**Exercise instructions**
Without the images, reproduce each line of the material exactly.
"""
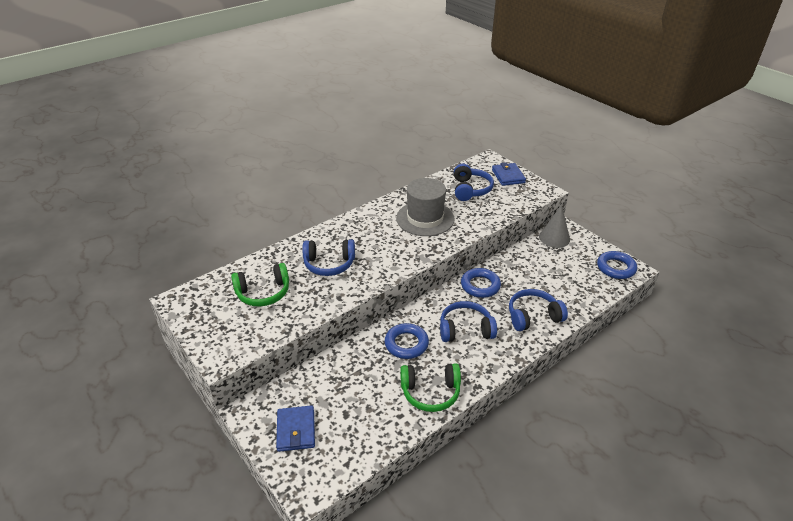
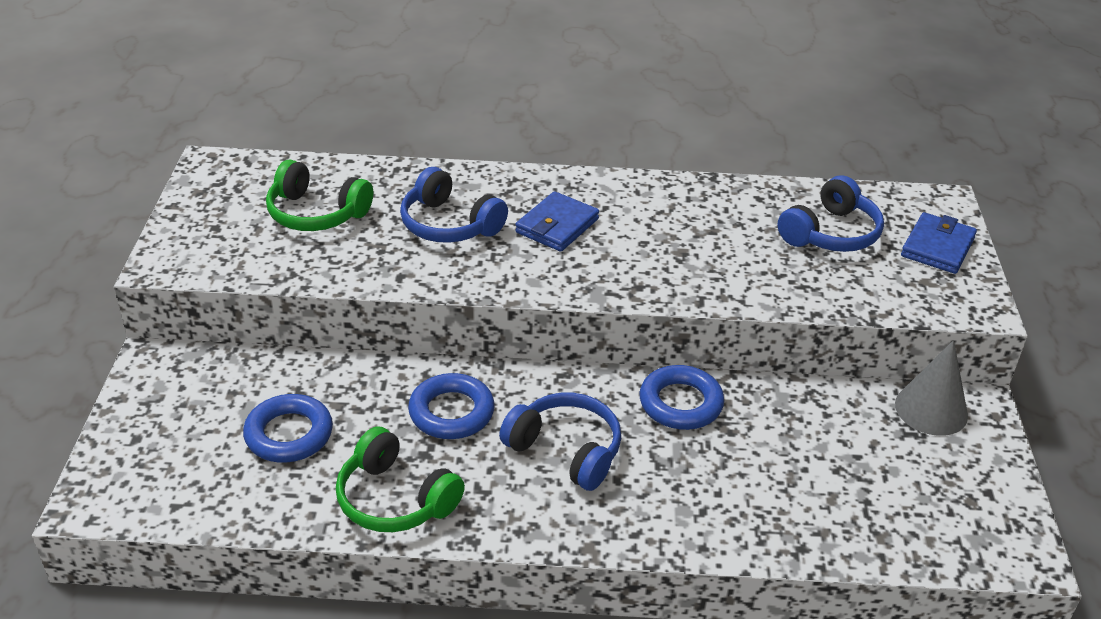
camera: 40 degrees right, 0 degrees up
(296, 430) = (174, 422): blue wallet -> blue wallet (557, 226)
(425, 218) = (684, 238): grey hat -> none
(533, 316) = (705, 505): blue headphones -> none
(616, 268) = (988, 531): blue ring -> blue ring (289, 434)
"""
**Written solution**
camera: 40 degrees right, 0 degrees up
(296, 430) = (174, 422): blue wallet -> blue wallet (557, 226)
(425, 218) = (684, 238): grey hat -> none
(533, 316) = (705, 505): blue headphones -> none
(616, 268) = (988, 531): blue ring -> blue ring (289, 434)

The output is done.